● **Data segment**
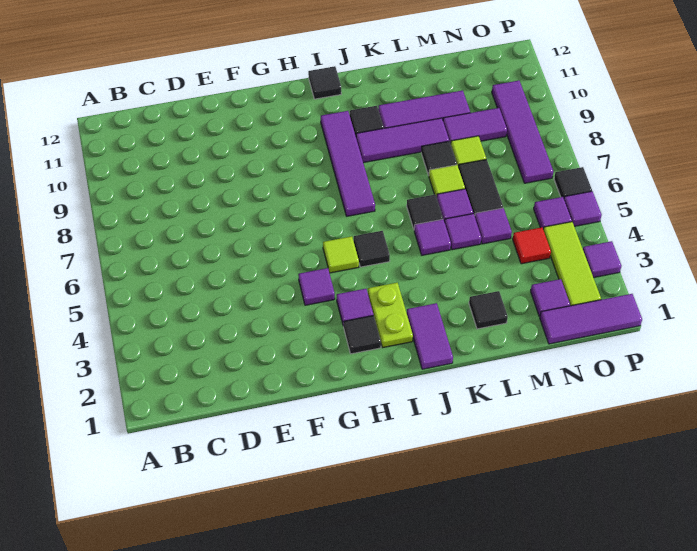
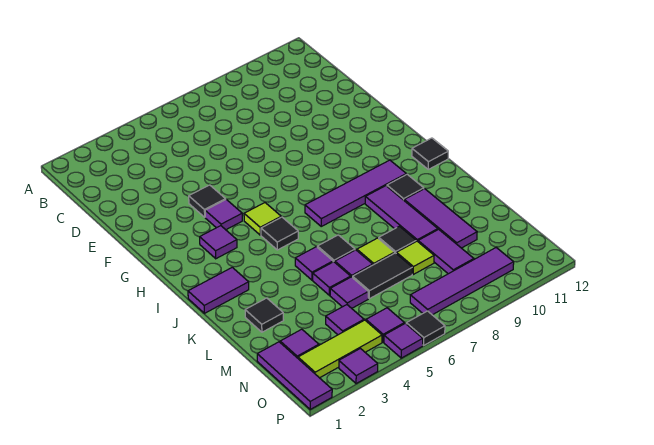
black tile H2 level 1 -> black tile F4 level 1
lime plate I2:I3 level 1 -> none
red tile N4 level 1 -> purple tile N4 level 1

● **What you should do**
Your task is to output exactly the lines running from the one with "lime plate I2:I3 level 1 -> none" through the final line of the material above, with both ends included.

● **Result of the task**
lime plate I2:I3 level 1 -> none
red tile N4 level 1 -> purple tile N4 level 1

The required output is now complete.